───── EXTRACTED RECORDS

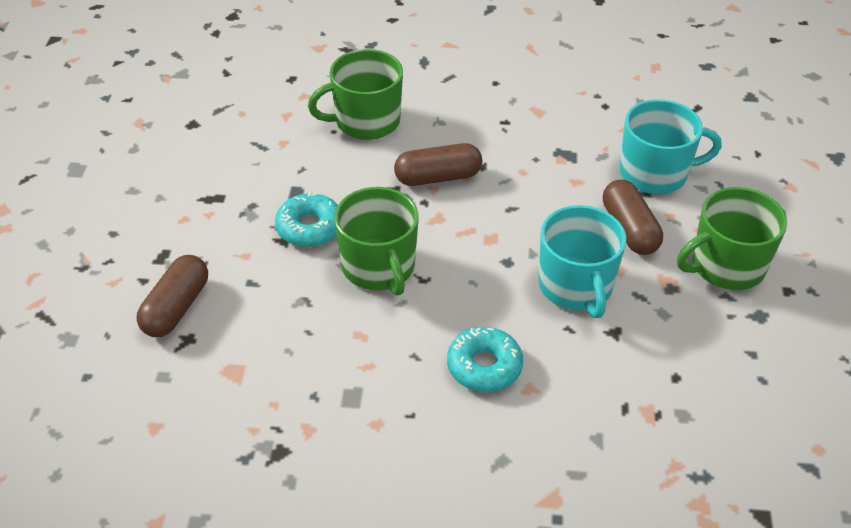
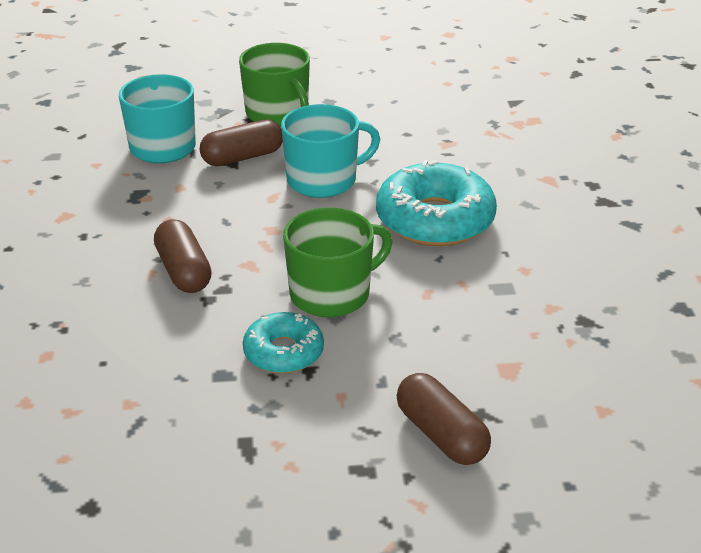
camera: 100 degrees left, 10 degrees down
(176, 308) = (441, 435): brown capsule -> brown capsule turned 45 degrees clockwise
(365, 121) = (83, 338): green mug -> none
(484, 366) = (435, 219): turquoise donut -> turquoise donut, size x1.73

──────────
───── EXTRACTED RECORDS

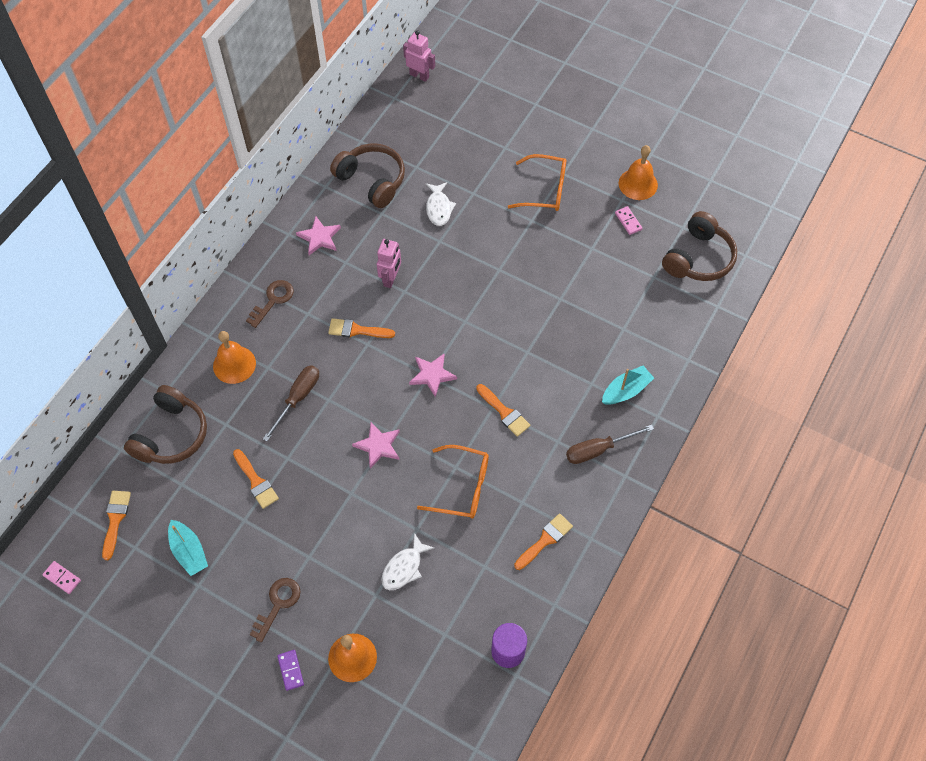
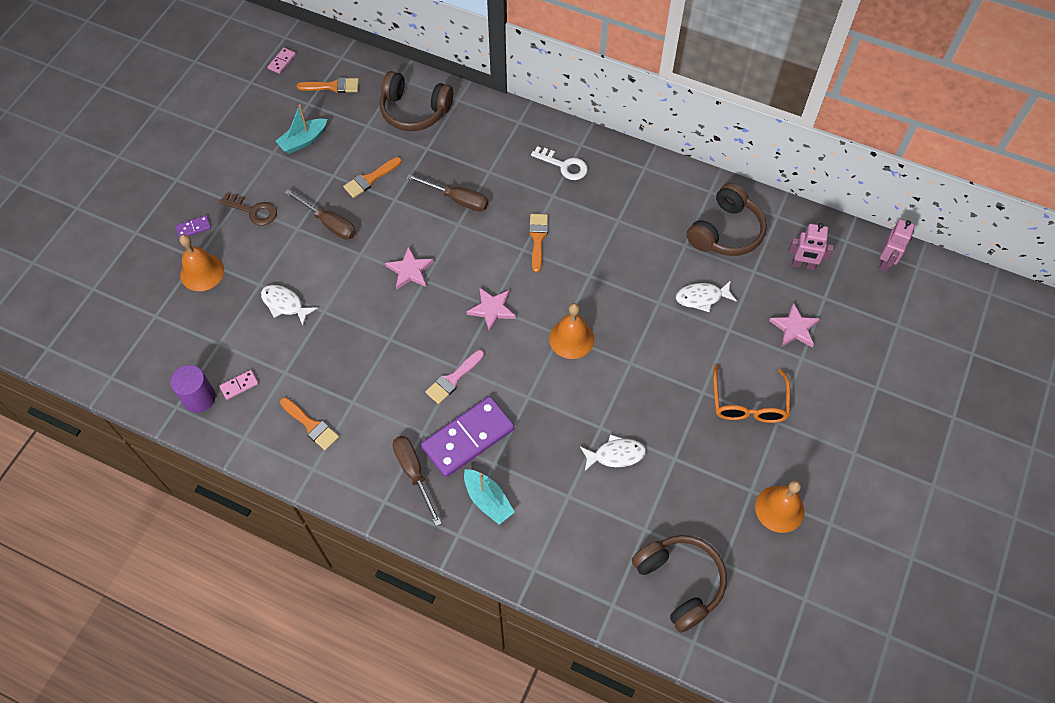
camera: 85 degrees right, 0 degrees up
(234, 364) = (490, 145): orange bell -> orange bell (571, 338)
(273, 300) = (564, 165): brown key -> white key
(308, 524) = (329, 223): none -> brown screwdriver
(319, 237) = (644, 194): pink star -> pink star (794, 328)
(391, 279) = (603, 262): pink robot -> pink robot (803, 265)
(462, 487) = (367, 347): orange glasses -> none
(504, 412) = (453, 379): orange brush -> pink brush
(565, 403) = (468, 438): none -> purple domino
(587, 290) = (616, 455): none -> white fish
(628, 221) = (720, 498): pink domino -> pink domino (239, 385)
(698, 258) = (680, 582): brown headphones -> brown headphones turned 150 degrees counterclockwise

──────────

TASK STATEMENT: Take the entries above and return only the lines from the one with "camera: 100 degrees left, 10 degrees down" to the one with "(484, 366) = (435, 219): turquoise", both included, unchanged.

ANSWER BOX:
camera: 100 degrees left, 10 degrees down
(176, 308) = (441, 435): brown capsule -> brown capsule turned 45 degrees clockwise
(365, 121) = (83, 338): green mug -> none
(484, 366) = (435, 219): turquoise donut -> turquoise donut, size x1.73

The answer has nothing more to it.